Scene comparison data
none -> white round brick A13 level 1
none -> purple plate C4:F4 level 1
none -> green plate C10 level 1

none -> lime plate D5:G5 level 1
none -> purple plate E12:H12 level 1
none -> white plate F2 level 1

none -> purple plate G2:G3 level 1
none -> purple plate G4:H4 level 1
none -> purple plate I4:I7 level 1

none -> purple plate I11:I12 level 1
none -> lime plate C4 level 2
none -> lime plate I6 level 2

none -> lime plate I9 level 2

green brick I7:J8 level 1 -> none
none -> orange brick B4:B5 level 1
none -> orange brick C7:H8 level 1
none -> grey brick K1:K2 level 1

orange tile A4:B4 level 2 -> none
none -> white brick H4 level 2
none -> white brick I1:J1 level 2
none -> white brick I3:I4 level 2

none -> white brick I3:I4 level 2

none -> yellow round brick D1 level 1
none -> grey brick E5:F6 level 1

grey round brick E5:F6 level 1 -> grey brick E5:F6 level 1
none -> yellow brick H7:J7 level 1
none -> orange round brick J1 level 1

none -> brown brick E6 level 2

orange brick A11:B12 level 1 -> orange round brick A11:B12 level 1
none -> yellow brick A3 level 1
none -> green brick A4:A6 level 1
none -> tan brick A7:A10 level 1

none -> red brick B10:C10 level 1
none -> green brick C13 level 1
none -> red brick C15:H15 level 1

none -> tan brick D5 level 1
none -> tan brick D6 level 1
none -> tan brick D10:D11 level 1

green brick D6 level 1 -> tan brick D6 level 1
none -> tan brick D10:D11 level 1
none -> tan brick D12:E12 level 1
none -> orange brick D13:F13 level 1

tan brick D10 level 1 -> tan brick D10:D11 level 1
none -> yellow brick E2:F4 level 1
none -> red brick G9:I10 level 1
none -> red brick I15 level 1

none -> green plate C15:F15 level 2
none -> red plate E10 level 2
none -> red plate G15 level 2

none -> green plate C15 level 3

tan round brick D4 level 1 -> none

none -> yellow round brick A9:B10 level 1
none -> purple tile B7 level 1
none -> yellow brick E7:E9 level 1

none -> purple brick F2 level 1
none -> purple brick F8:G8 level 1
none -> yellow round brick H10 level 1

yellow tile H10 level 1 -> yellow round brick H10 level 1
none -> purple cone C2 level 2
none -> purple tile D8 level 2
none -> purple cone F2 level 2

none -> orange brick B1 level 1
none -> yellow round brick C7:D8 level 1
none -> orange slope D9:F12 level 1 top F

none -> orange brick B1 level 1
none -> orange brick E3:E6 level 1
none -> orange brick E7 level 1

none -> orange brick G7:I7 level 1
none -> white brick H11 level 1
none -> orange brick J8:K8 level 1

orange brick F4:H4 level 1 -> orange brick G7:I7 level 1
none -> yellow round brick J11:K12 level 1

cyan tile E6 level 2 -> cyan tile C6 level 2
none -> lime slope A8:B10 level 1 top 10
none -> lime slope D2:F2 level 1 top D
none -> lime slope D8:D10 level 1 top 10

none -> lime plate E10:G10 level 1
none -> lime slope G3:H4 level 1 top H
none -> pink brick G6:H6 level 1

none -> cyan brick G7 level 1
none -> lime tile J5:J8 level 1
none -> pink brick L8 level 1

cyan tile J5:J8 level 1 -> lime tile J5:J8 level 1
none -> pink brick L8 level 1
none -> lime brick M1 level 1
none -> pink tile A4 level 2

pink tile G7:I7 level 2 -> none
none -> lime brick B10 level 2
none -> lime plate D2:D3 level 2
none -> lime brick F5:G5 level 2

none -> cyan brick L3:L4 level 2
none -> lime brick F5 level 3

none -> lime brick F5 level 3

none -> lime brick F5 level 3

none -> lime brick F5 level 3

§ **Your instructions**
Take the lines above from the first through the one containing "none -> orange brick B4:B5 level 1" and reproduce them exactly; include nothing else.

§ **Response to the task**
none -> white round brick A13 level 1
none -> purple plate C4:F4 level 1
none -> green plate C10 level 1

none -> lime plate D5:G5 level 1
none -> purple plate E12:H12 level 1
none -> white plate F2 level 1

none -> purple plate G2:G3 level 1
none -> purple plate G4:H4 level 1
none -> purple plate I4:I7 level 1

none -> purple plate I11:I12 level 1
none -> lime plate C4 level 2
none -> lime plate I6 level 2

none -> lime plate I9 level 2

green brick I7:J8 level 1 -> none
none -> orange brick B4:B5 level 1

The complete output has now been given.